**Exercise inputs**:
______

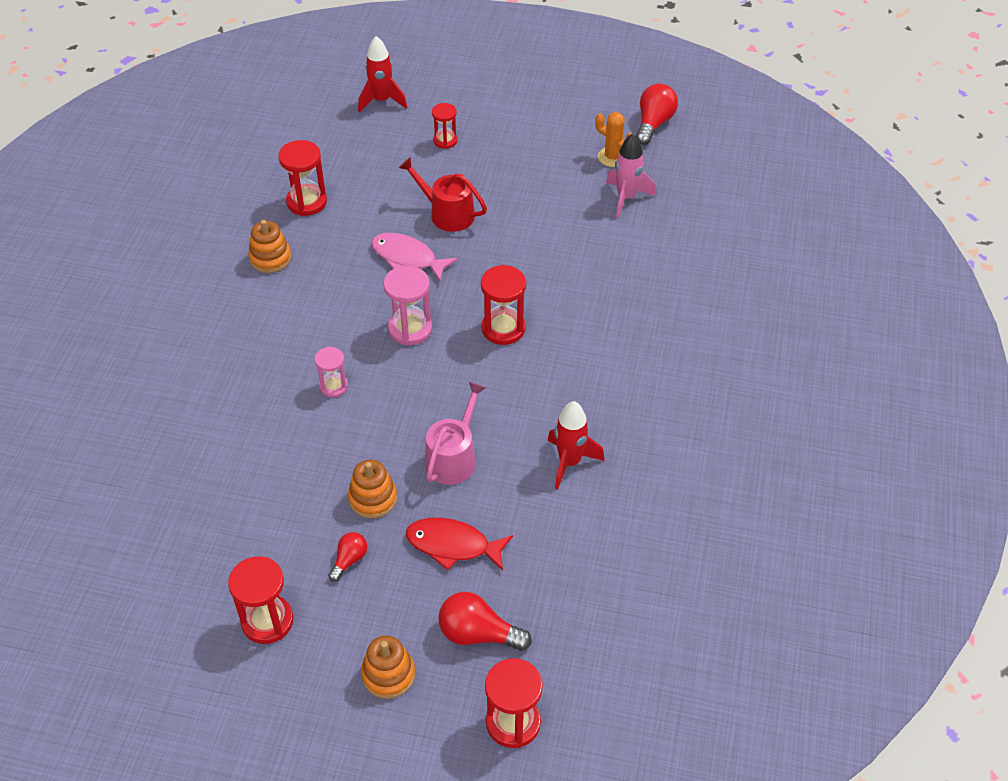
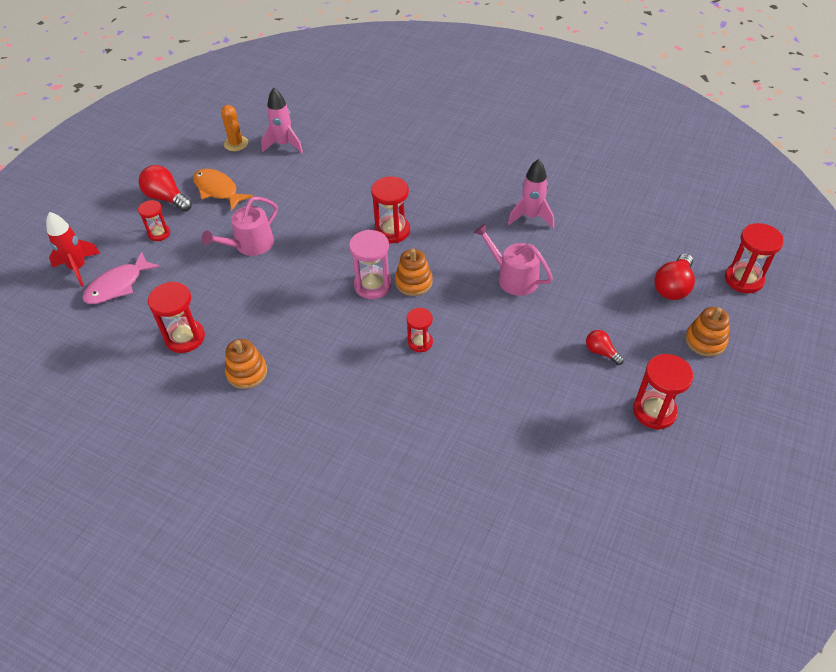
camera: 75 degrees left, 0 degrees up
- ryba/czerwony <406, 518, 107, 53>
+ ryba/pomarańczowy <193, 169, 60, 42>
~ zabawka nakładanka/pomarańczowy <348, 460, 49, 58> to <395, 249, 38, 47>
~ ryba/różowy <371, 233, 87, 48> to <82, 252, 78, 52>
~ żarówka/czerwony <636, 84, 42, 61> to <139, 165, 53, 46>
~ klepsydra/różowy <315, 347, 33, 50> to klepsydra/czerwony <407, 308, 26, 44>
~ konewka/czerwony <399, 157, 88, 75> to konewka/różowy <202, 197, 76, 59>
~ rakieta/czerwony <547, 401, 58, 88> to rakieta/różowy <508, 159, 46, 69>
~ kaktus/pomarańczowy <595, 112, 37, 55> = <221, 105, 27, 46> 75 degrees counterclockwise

______

**Task**: For the string "pomarańczowy", search the preceding data and copy every line that includes it.

**Answer below**:
+ ryba/pomarańczowy <193, 169, 60, 42>
~ zabawka nakładanka/pomarańczowy <348, 460, 49, 58> to <395, 249, 38, 47>
~ kaktus/pomarańczowy <595, 112, 37, 55> = <221, 105, 27, 46> 75 degrees counterclockwise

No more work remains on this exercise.